== WORK TASK ==
Where does the word "cyan" occur in the entries below? Copy every line that has it.

== DATA SECTION ==
= Beginning of Section =

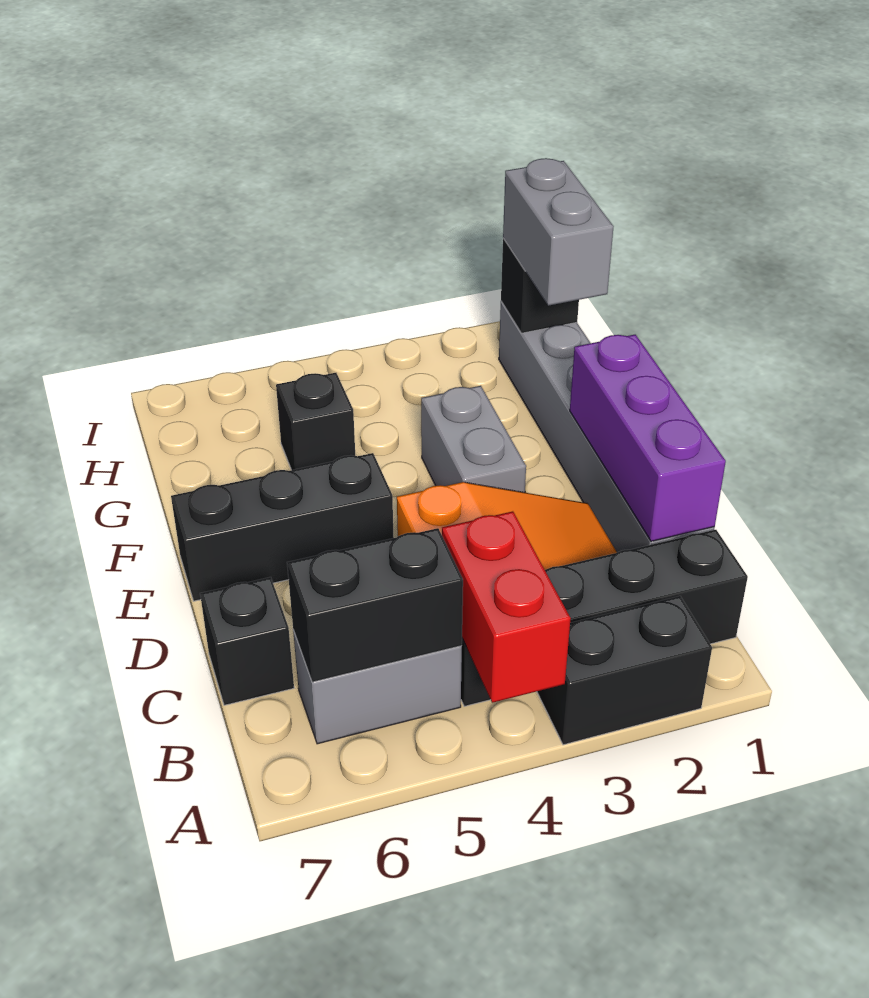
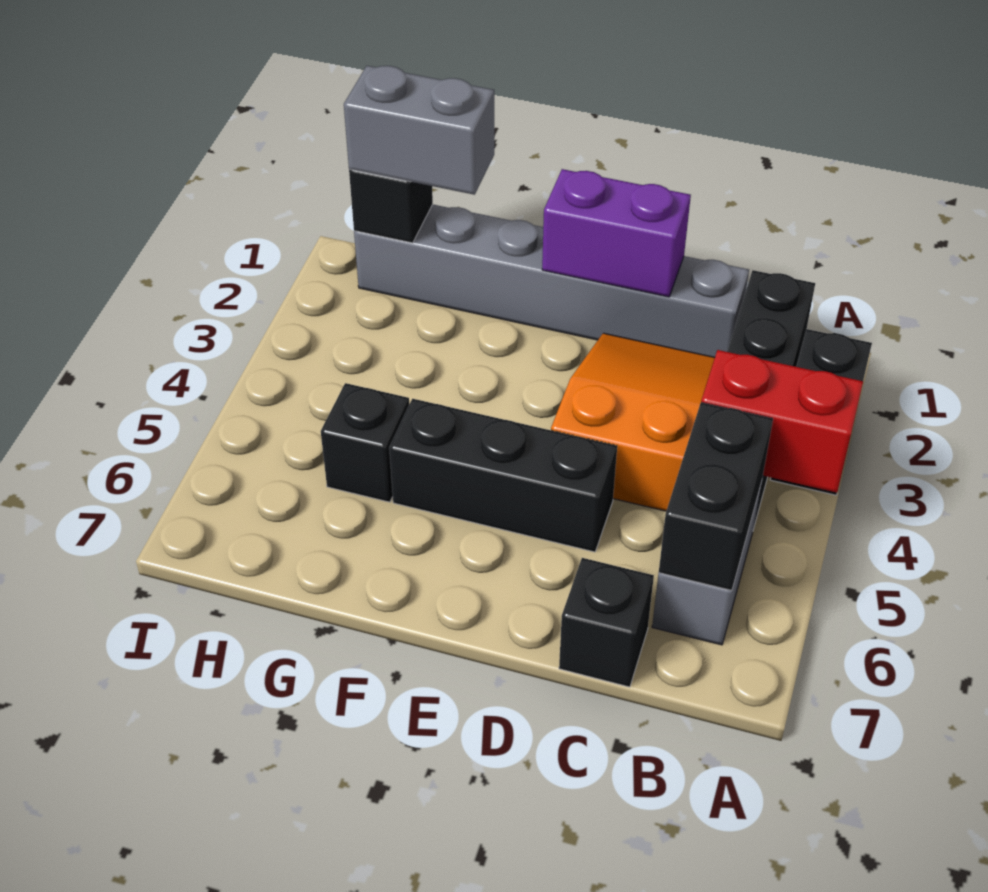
purple brick C1:E1 level 2 -> purple brick D1:E1 level 2
grey brick E3:F3 level 1 -> none
black brick E5:E7 level 1 -> black brick D5:F5 level 1

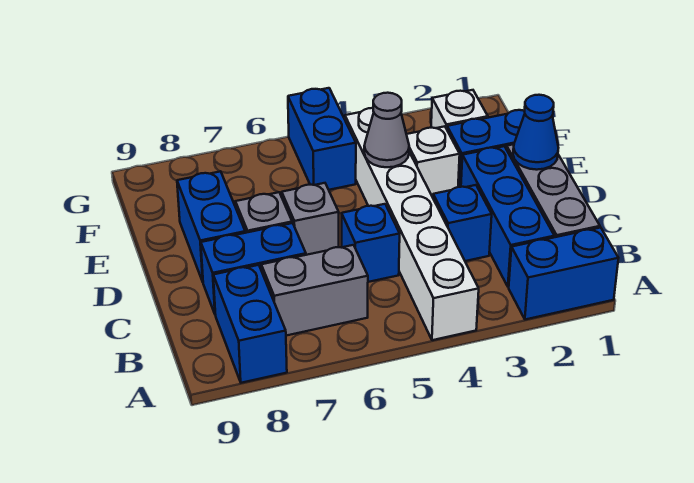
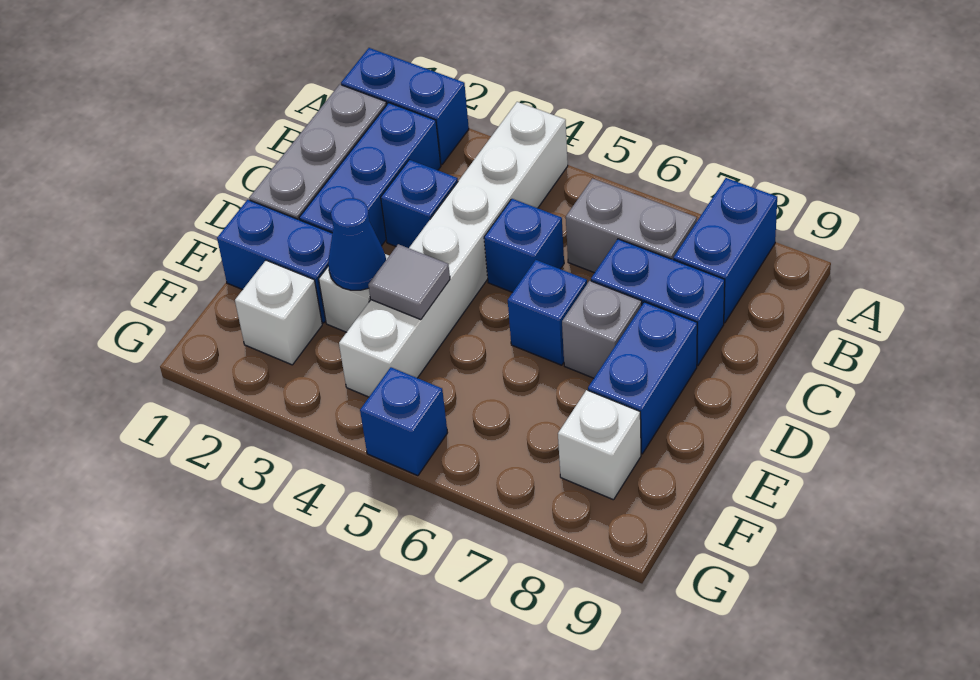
blue cone D1 level 2 -> blue cone E3 level 2
grey brick D6 level 1 -> blue brick D6 level 1
grey cone E4 level 2 -> grey tile E4 level 2
blue brick F5:G5 level 1 -> blue brick G5 level 1
none -> white brick F8 level 1

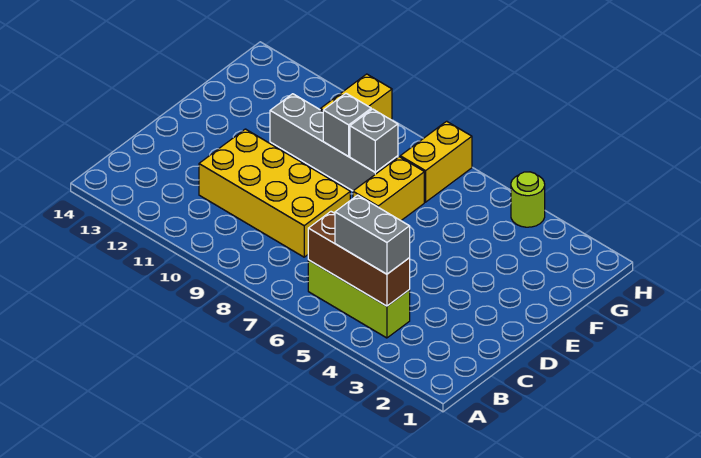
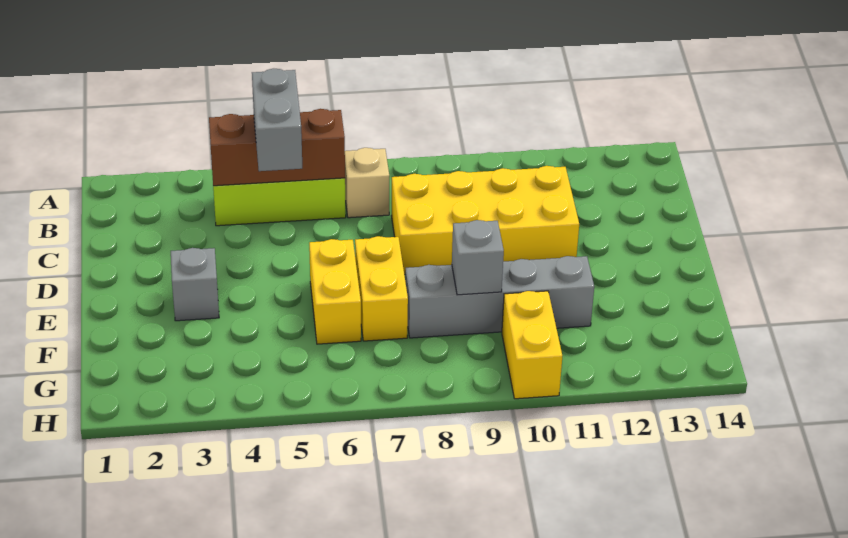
grey brick B4:B5 level 3 -> grey brick B5:C5 level 3
none -> tan brick B7 level 1
grey brick F8 level 2 -> grey brick E3 level 1
yellow brick G7:H7 level 1 -> yellow brick E6:F6 level 1
lime round brick H4 level 1 -> none

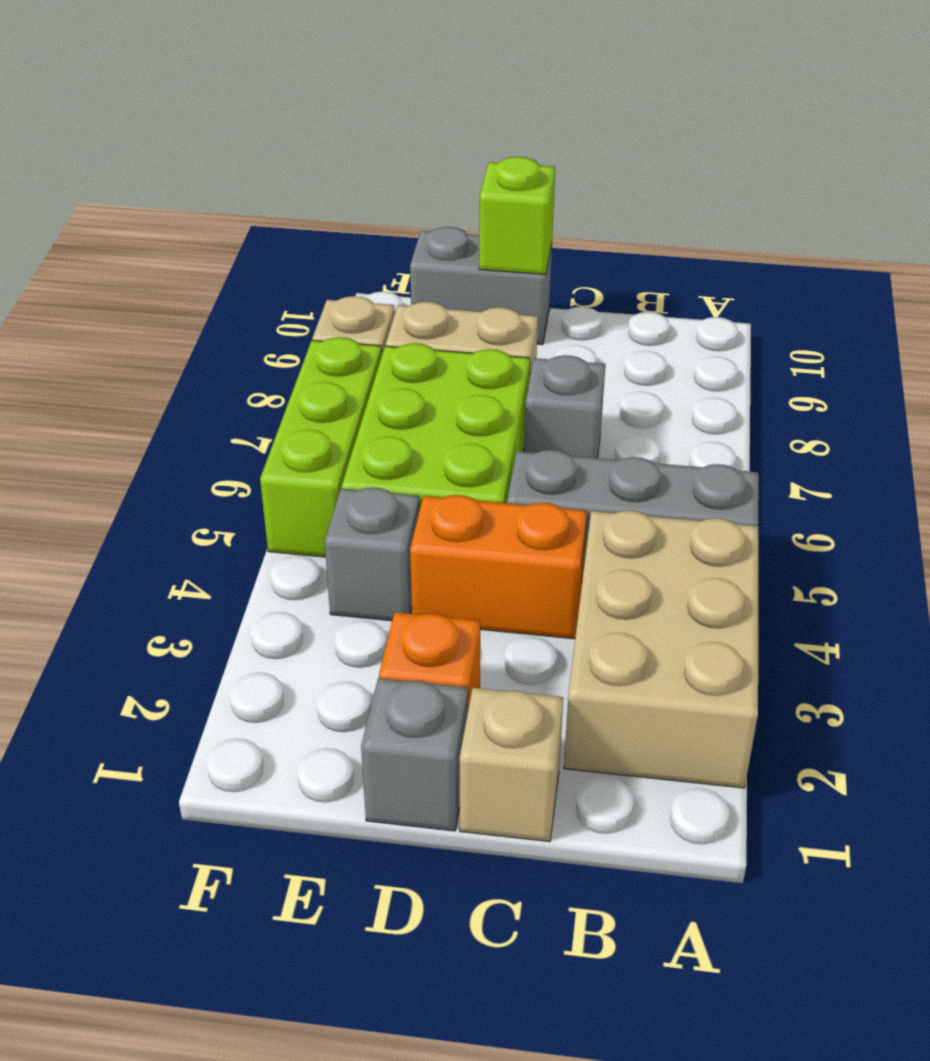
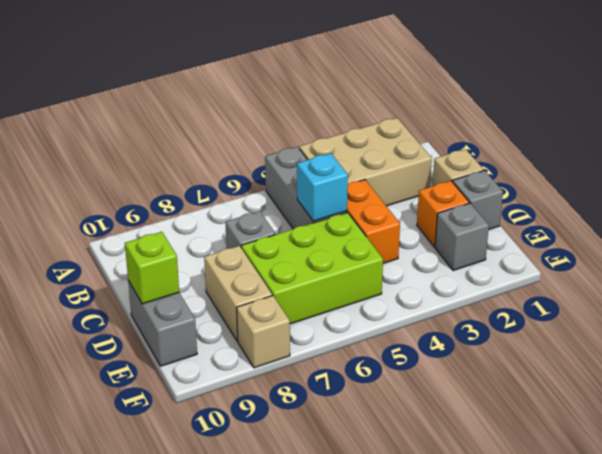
none -> cyan brick C5 level 2
grey brick E4 level 1 -> grey brick E2 level 1
lime brick F5:F7 level 1 -> none

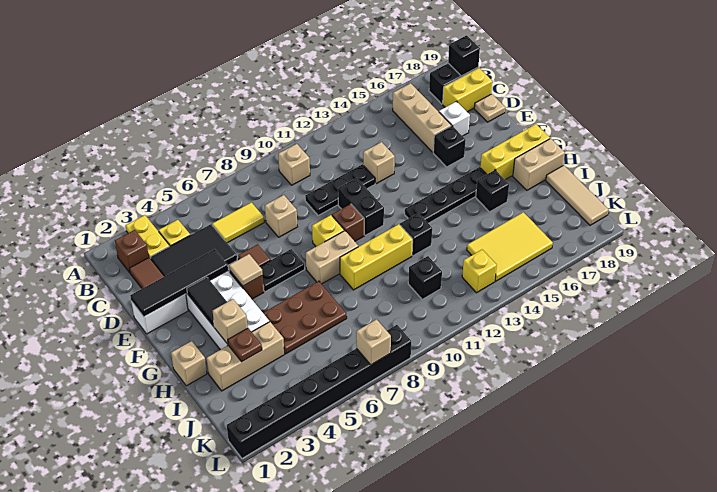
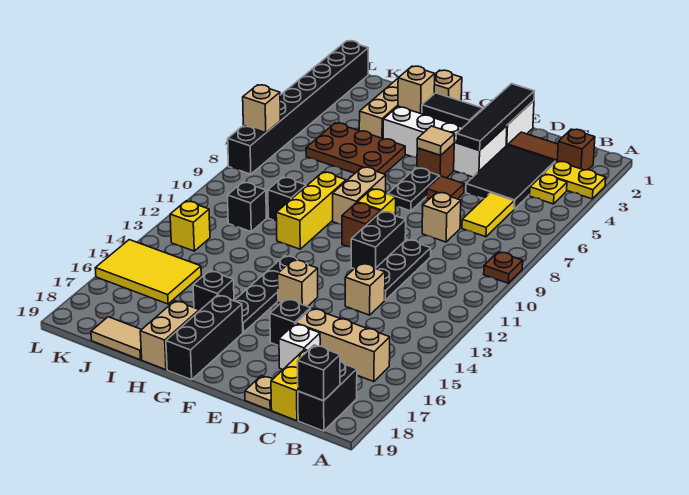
tan brick B10 level 1 -> tan brick F14 level 1
black brick E11:F11 level 1 -> black brick E10:E11 level 1
yellow brick G17:G19 level 1 -> black brick G17:G19 level 1
brown plate H5:I7 level 1 -> brown plate H5:J6 level 1
black brick H12 level 1 -> black brick I10 level 1
brown plate I3 level 2 -> brown plate A9 level 1
tan tile I19:K19 level 1 -> tan tile I19:J19 level 1
yellow tile J14:K16 level 1 -> yellow tile J15:L16 level 1

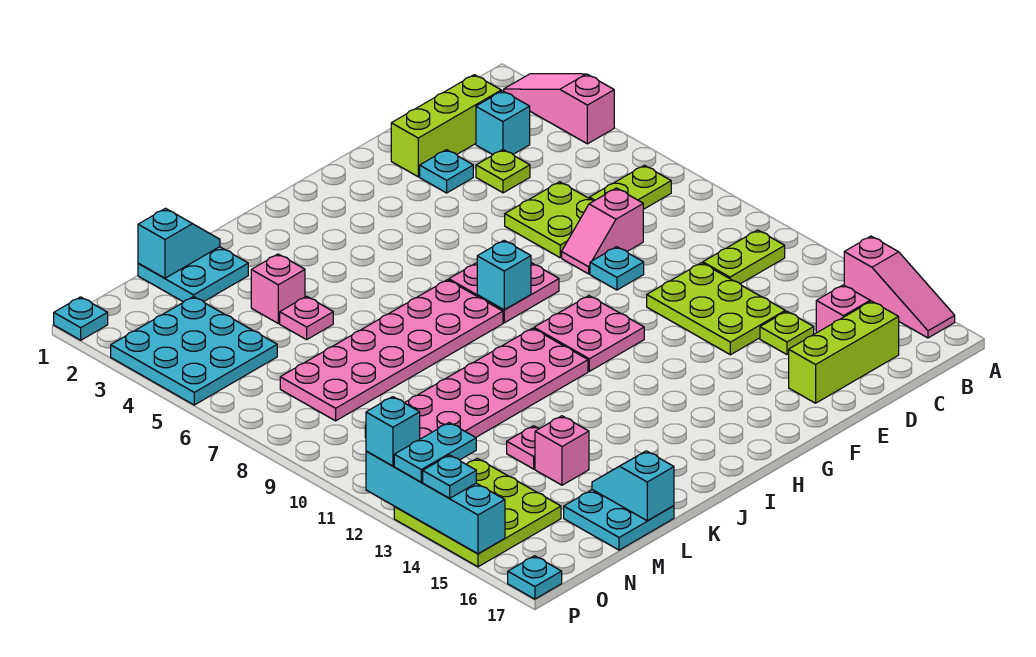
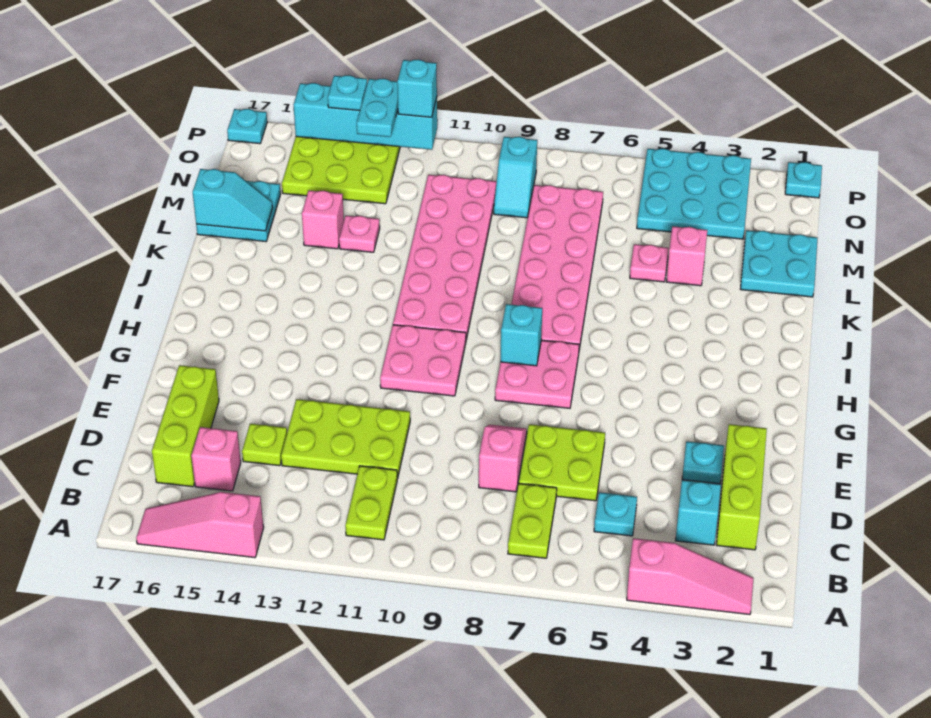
lime plate D4 level 1 -> none
cyan plate E9 level 1 -> cyan plate C5 level 1
cyan slope L1:M1 level 2 top M -> cyan slope N9:O9 level 1 top O

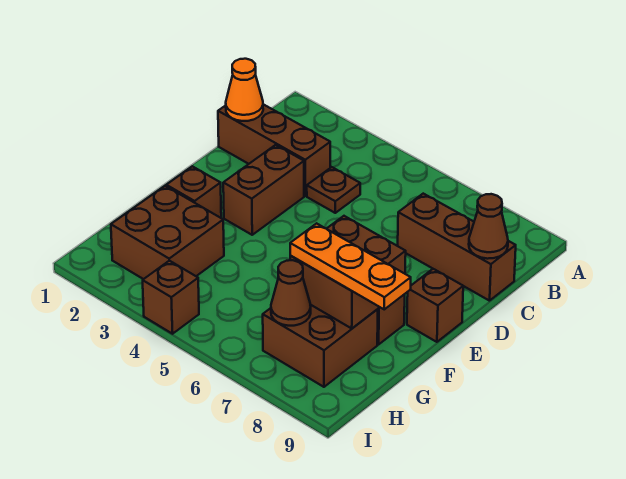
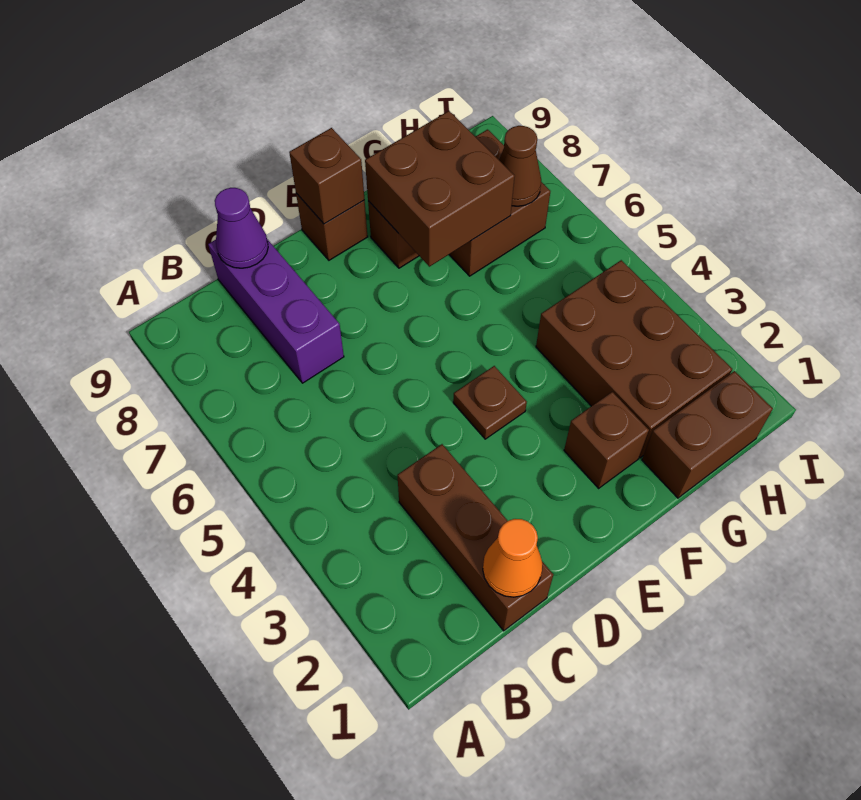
brown plate C4 level 1 -> brown plate E4 level 1
brown brick C7:C9 level 1 -> purple brick C7:C9 level 1
brown cone C9 level 2 -> purple cone C9 level 2
brown brick D3:E3 level 1 -> brown brick G1:H1 level 1
brown brick G2:H3 level 1 -> brown brick G2:H4 level 1
orange plate G7:G9 level 3 -> none
brown brick I4 level 1 -> brown brick E9 level 2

= End of Section =

== TASK OUTPUT ==
none -> cyan brick C5 level 2
cyan plate E9 level 1 -> cyan plate C5 level 1
cyan slope L1:M1 level 2 top M -> cyan slope N9:O9 level 1 top O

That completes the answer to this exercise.